-------- GIVEN RECORDS --------
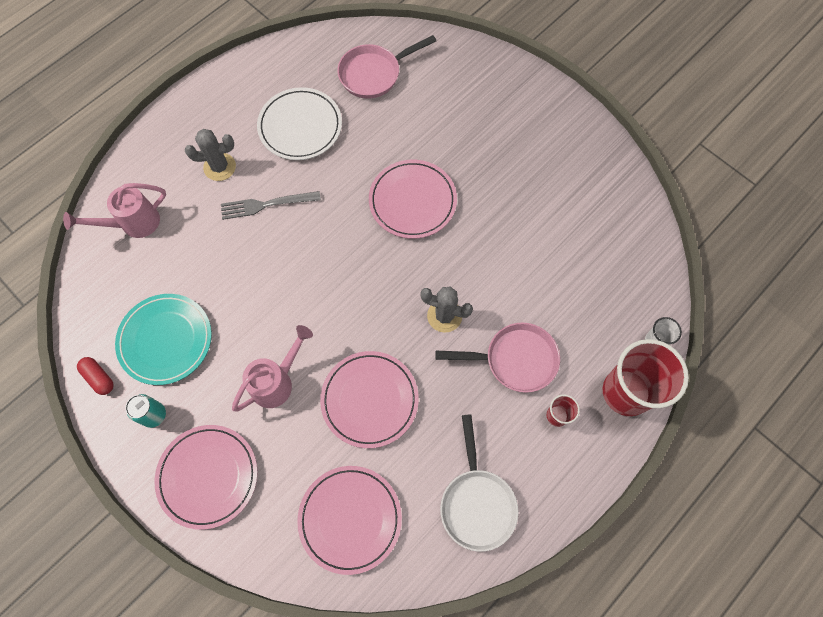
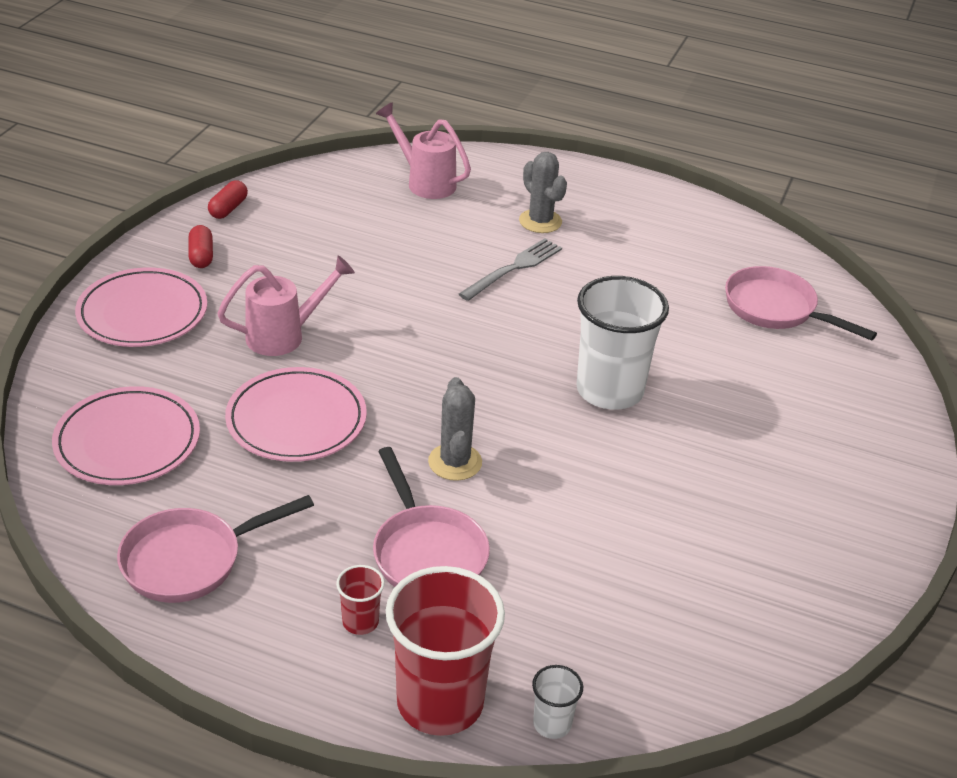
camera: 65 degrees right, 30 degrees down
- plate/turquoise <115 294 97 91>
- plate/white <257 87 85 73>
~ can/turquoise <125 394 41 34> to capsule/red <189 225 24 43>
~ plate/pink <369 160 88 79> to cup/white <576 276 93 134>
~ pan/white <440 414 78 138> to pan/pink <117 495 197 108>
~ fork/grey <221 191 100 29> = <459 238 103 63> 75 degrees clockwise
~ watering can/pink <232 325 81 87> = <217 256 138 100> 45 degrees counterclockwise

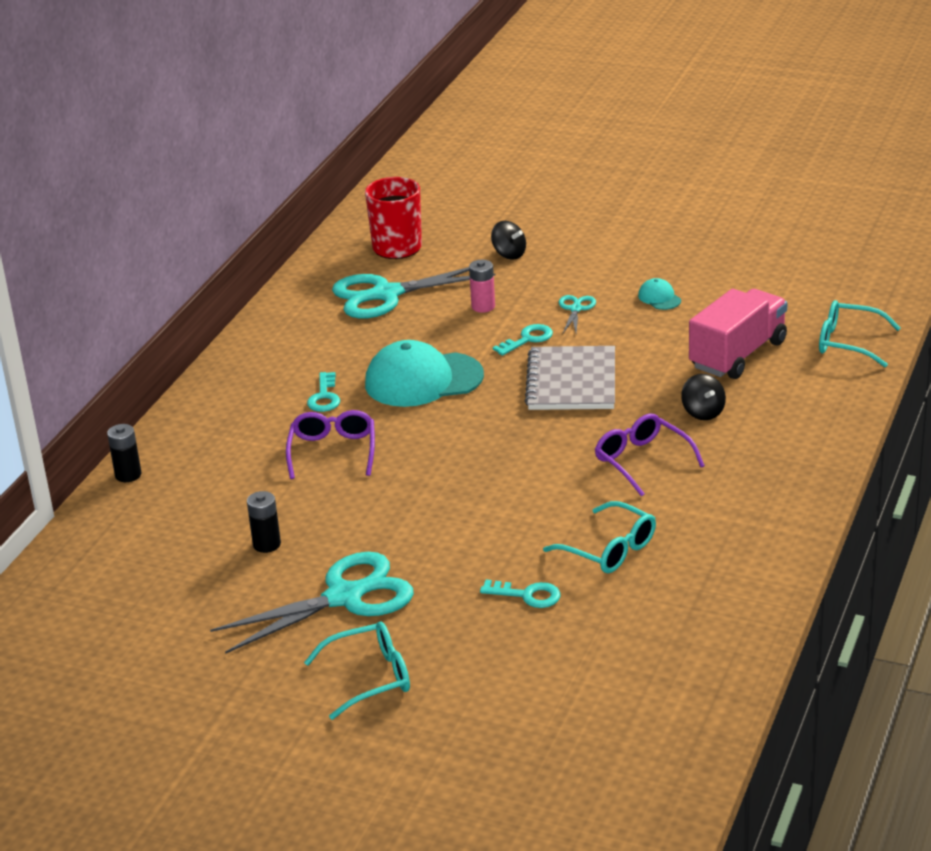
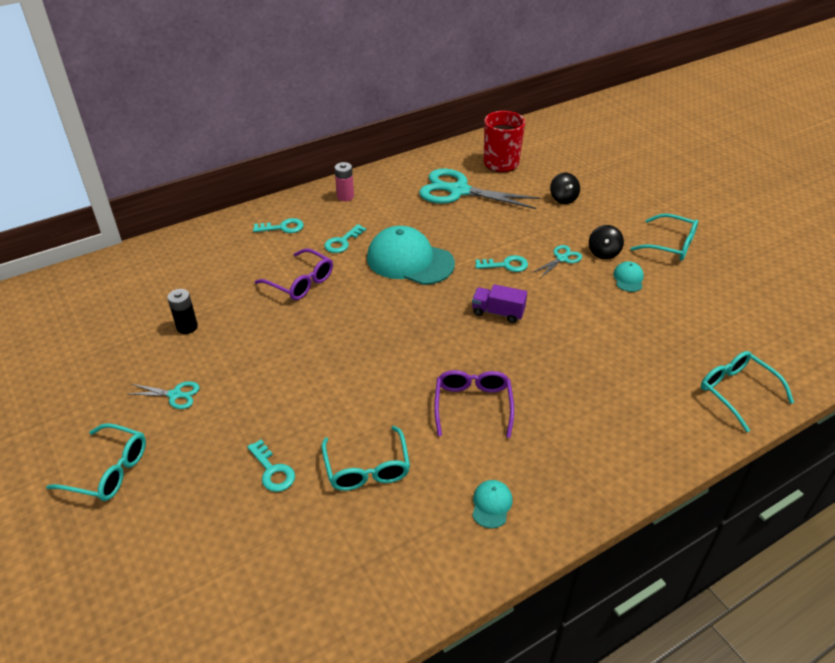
camera: 35 degrees right, 10 degrees up
- battery/black <107 424 35 58>
- truck/pink <689 289 99 90>
+ key/turquoise <253 218 51 15>
+ cap/turquoise <472 480 40 49>
+ glasses/turquoise <631 214 67 47>
~ battery/pink <469 260 26 53> to <335 162 19 39>
~ spinning top/black <681 374 45 46> to <589 225 35 34>
~ notebook/grey <525 346 90 64> to truck/purple <472 284 55 39>
~ glasses/purple <286 410 89 69> = <255 249 78 51> 90 degrees clockwise
~ scissors/turquoise <210 552 204 102> = <128 381 72 28> x0.45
--------
### EXERCISE DESCRIPTION
Could you say how many lines of the entries contain the string "plate"? Only the number should be given.

### REPLY TO THE TASK
3